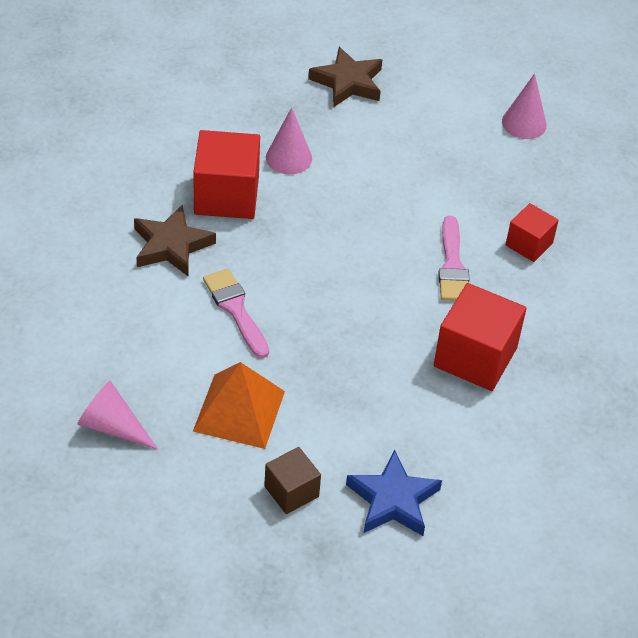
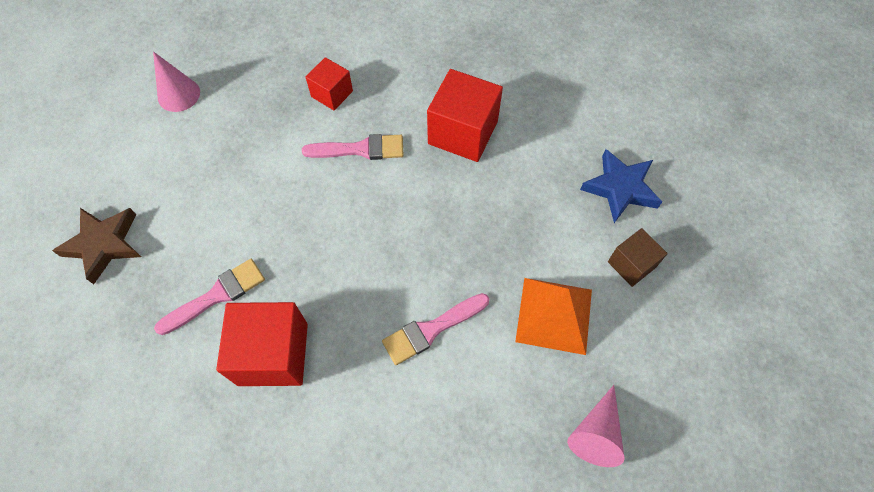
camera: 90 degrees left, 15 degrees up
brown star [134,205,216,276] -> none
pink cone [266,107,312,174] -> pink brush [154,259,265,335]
^^^^
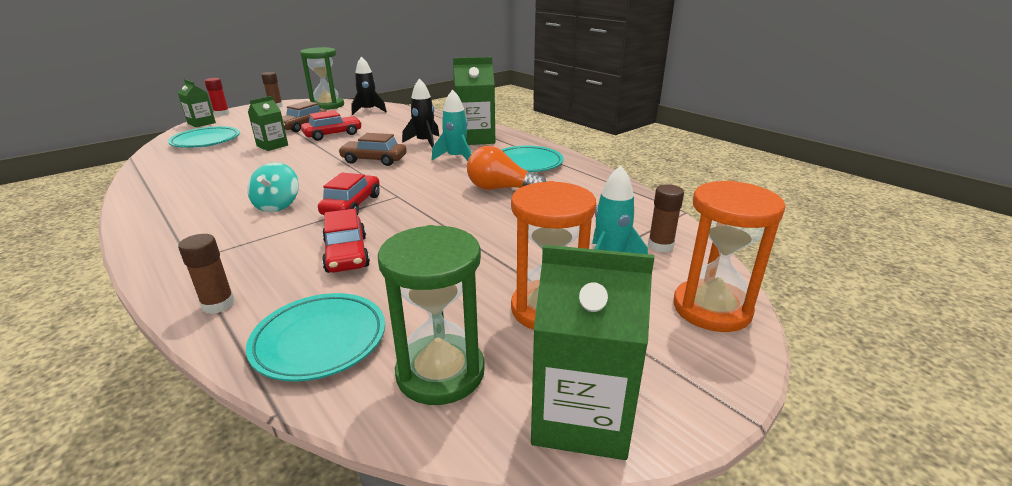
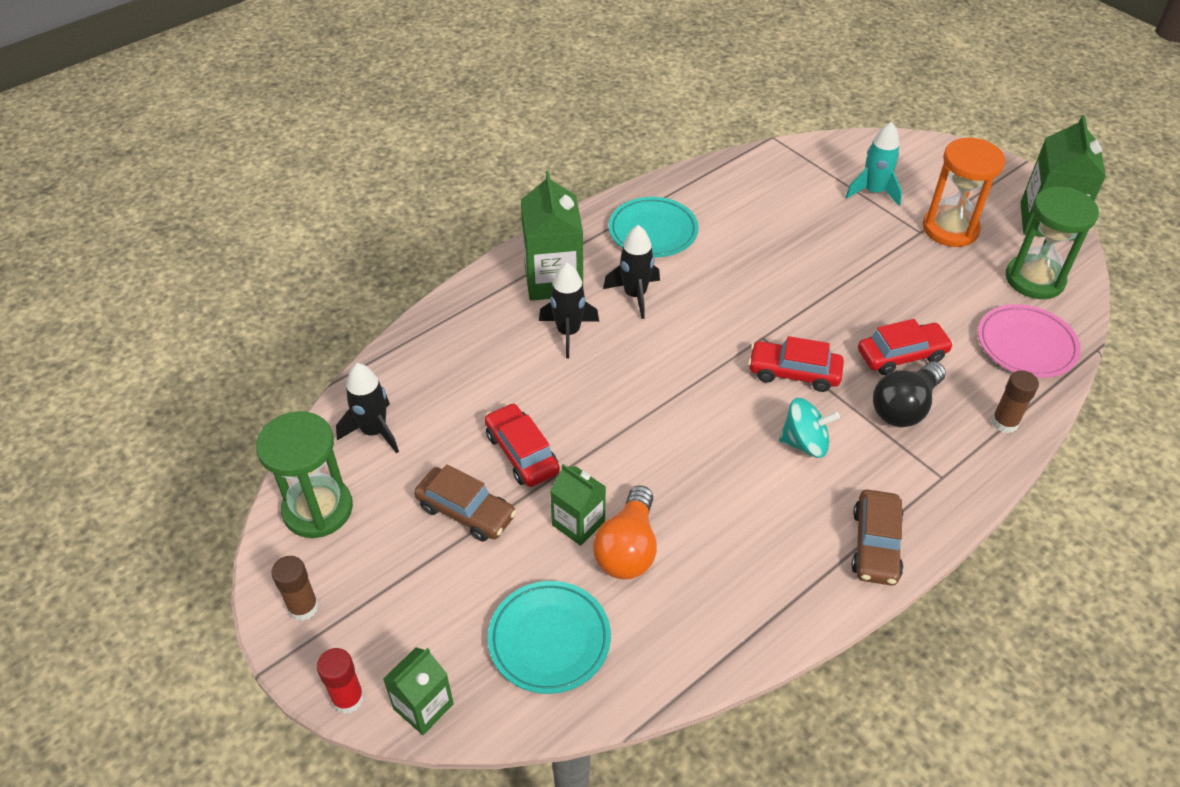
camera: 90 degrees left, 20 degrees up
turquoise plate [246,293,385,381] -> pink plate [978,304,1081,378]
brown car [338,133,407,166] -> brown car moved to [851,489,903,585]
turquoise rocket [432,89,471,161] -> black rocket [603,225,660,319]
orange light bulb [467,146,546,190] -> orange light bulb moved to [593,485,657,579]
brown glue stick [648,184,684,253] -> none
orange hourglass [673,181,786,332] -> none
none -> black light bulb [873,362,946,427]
^^^^
» Your objective
With the line holding "orange hourglass [673,181,786,332] -> none" as the first and the line holding "none -> black light bulb [873,362,946,427]" as the last, please transcribe exactly the lines of the material above in that range and nothing else.

» Result
orange hourglass [673,181,786,332] -> none
none -> black light bulb [873,362,946,427]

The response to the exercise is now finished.